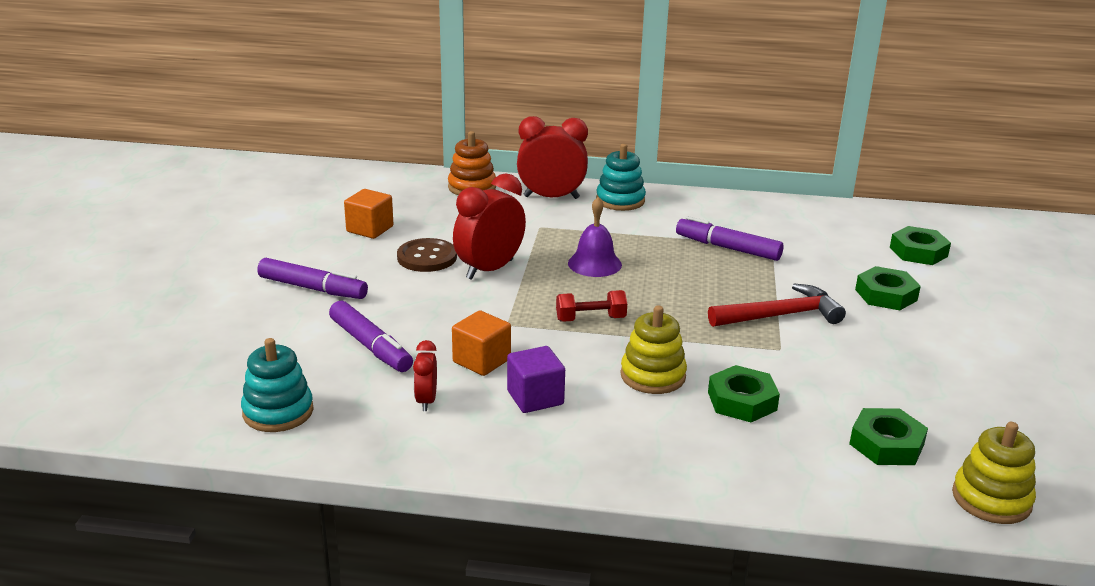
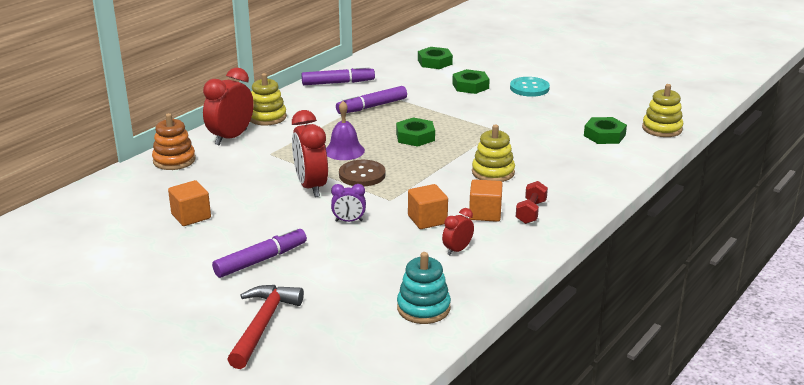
camera: 60 degrees left, 0 degrees up
(371, 346) = (370, 254): purple marker -> purple marker (338, 83)
(426, 401) = (457, 250): red clock -> red clock turned 105 degrees clockwise
(427, 257) = (266, 204): brown button -> brown button (362, 175)
(434, 312) = (349, 221): none -> purple clock
(535, 398) = (485, 213): purple cube -> orange cube
(590, 319) = (412, 172): red dumbbell -> red dumbbell (531, 212)
(620, 200) = (267, 117): turquoise stacking toy -> yellow stacking toy
(742, 401) = (539, 156): green nut -> green nut (415, 137)
(780, 315) = (464, 118): red hammer -> red hammer (263, 325)
(950, 341) = (529, 88): none -> turquoise button

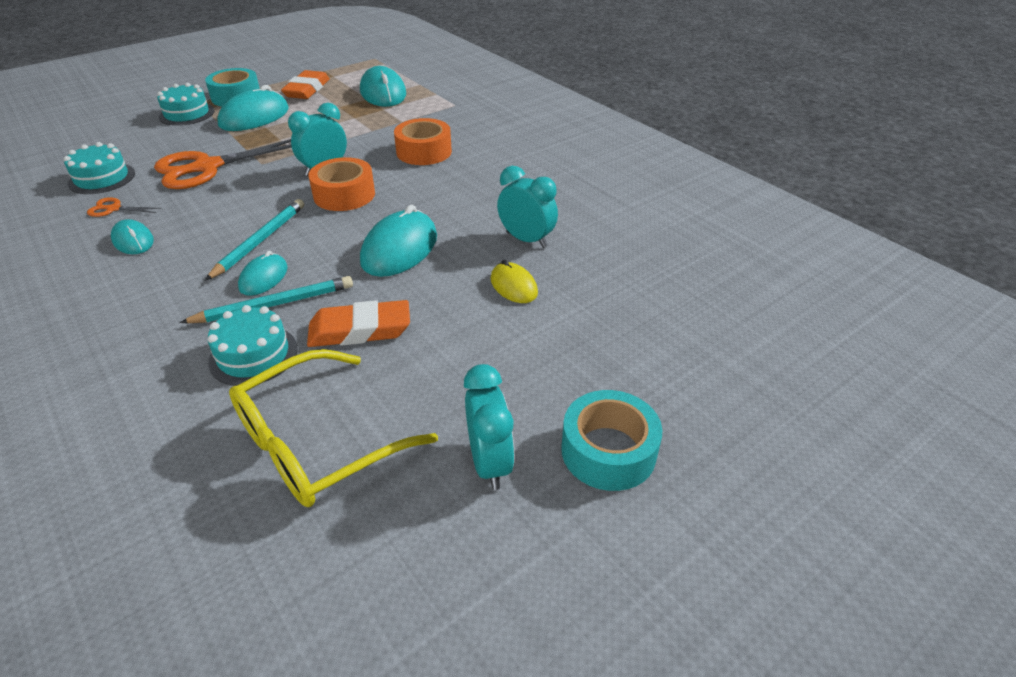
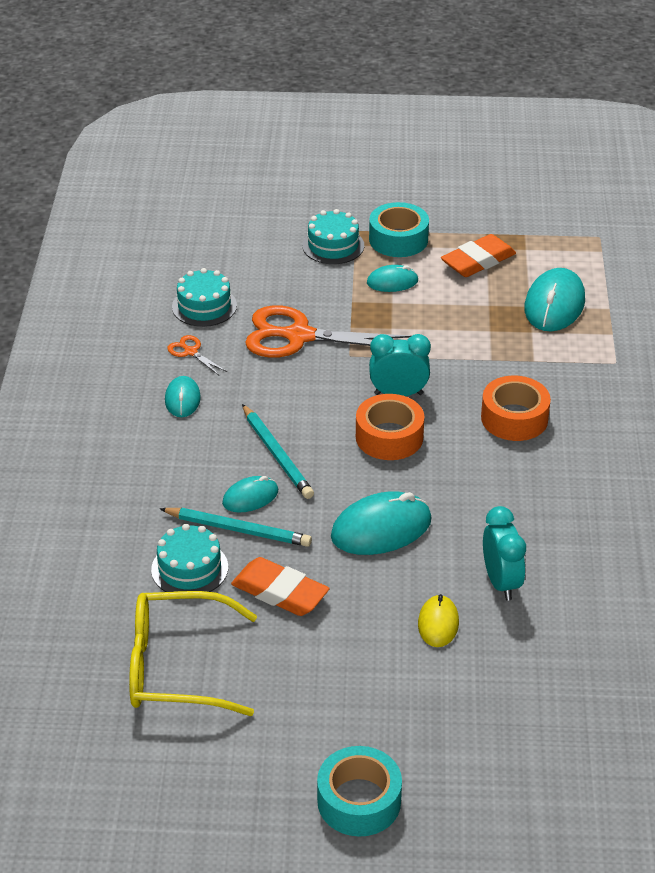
camera: 40 degrees right, 0 degrees up
(254, 117) = (392, 282): turquoise mouse -> turquoise mouse, size x0.57
(260, 241) = (277, 454): turquoise pencil -> turquoise pencil turned 90 degrees clockwise
(489, 463) = (271, 754): turquoise clock -> none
**********
Problem details> What is needed is a verbatim copy of every entry, with the pictures omitted.

Exercise output>
camera: 60 degrees left, 0 degrees up
(371, 346) = (370, 254): purple marker -> purple marker (338, 83)
(426, 401) = (457, 250): red clock -> red clock turned 105 degrees clockwise
(427, 257) = (266, 204): brown button -> brown button (362, 175)
(434, 312) = (349, 221): none -> purple clock
(535, 398) = (485, 213): purple cube -> orange cube
(590, 319) = (412, 172): red dumbbell -> red dumbbell (531, 212)
(620, 200) = (267, 117): turquoise stacking toy -> yellow stacking toy
(742, 401) = (539, 156): green nut -> green nut (415, 137)
(780, 315) = (464, 118): red hammer -> red hammer (263, 325)
(950, 341) = (529, 88): none -> turquoise button

camera: 40 degrees right, 0 degrees up
(254, 117) = (392, 282): turquoise mouse -> turquoise mouse, size x0.57
(260, 241) = (277, 454): turquoise pencil -> turquoise pencil turned 90 degrees clockwise
(489, 463) = (271, 754): turquoise clock -> none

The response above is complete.